[YOUR OBJECTIVE] Look through the listing below for the string "CANL". Say how many lines hold it, and nothing else.

_ _ _ _

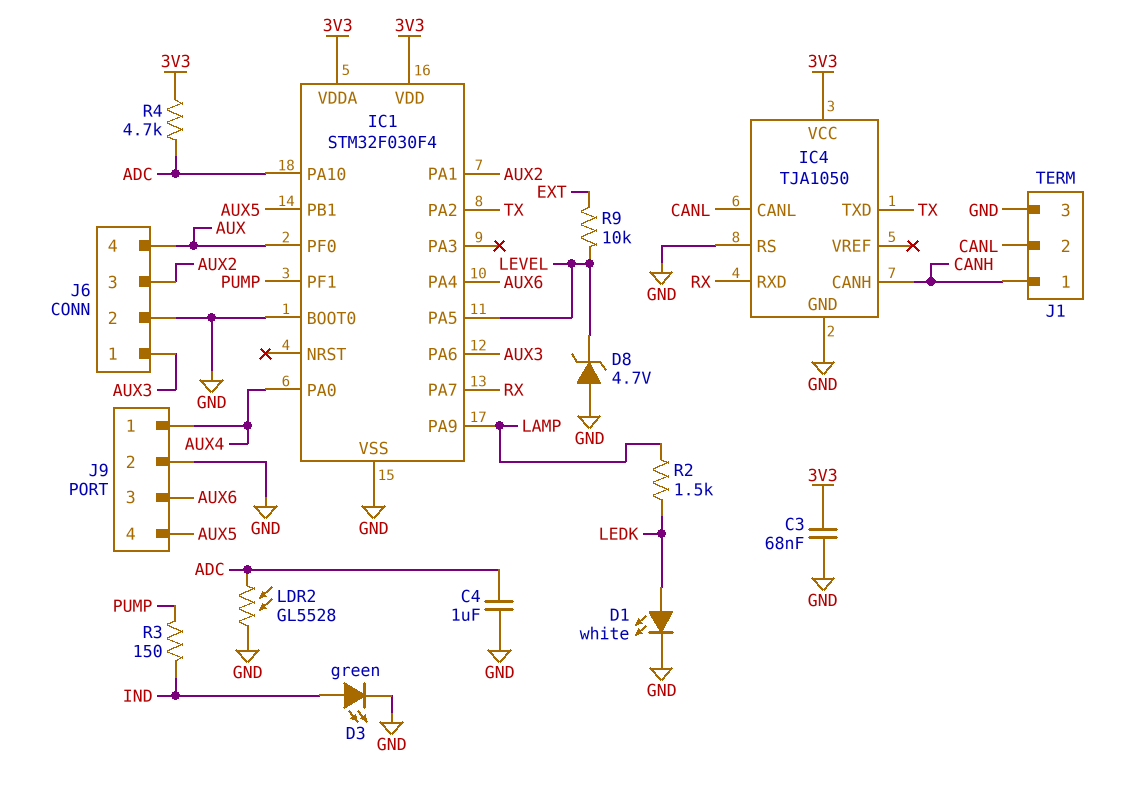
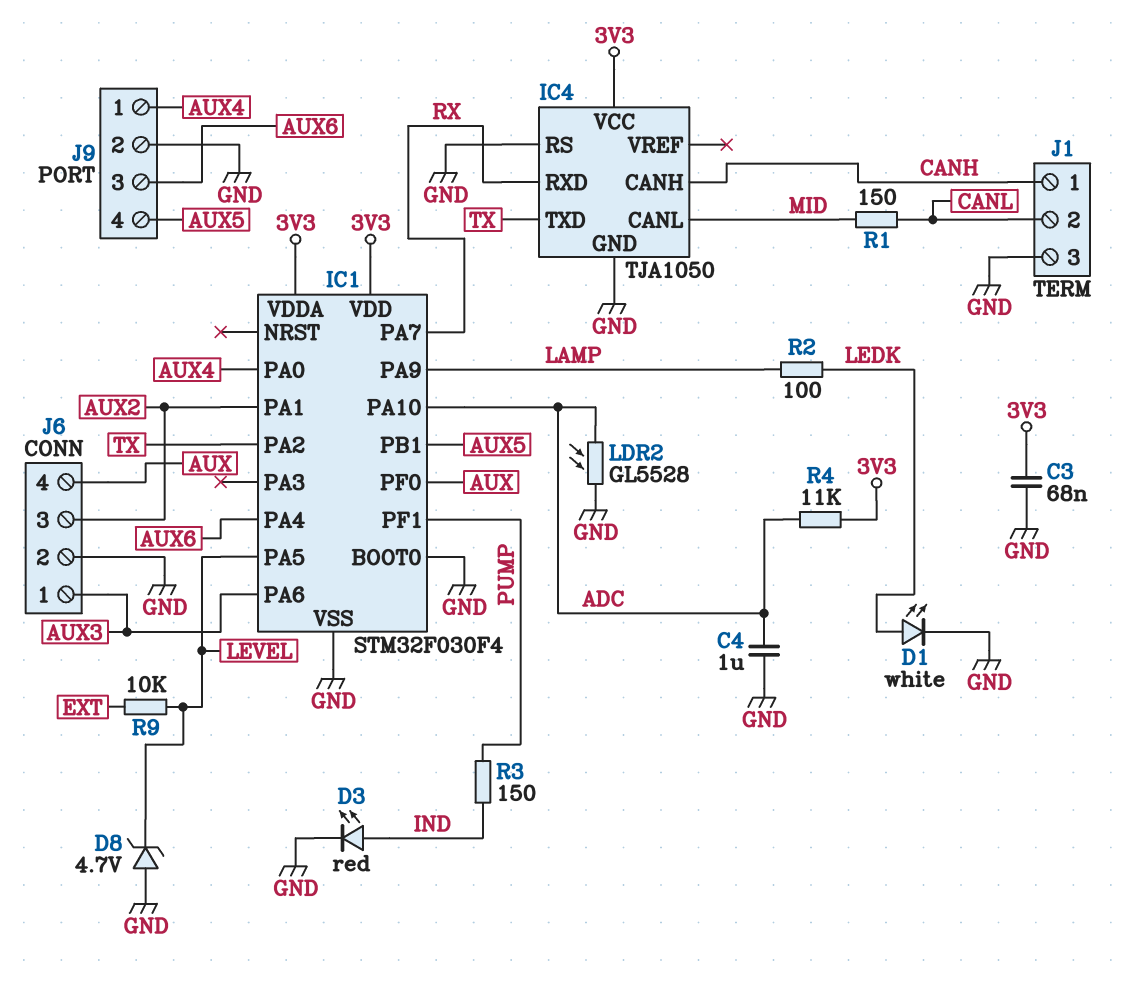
D3: LED green (A IND, K GND) -> LED red (A IND, K GND)
IC4 pin CANL: CANL -> MID
R1: none -> 150 (CANL, MID)
R2: 1.5k (LAMP, LEDK) -> 100 (LAMP, LEDK)
R4: 4.7k (3V3, ADC) -> 11k (3V3, ADC)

_ _ _ _

[SOLUTION TO THIS TASK] 2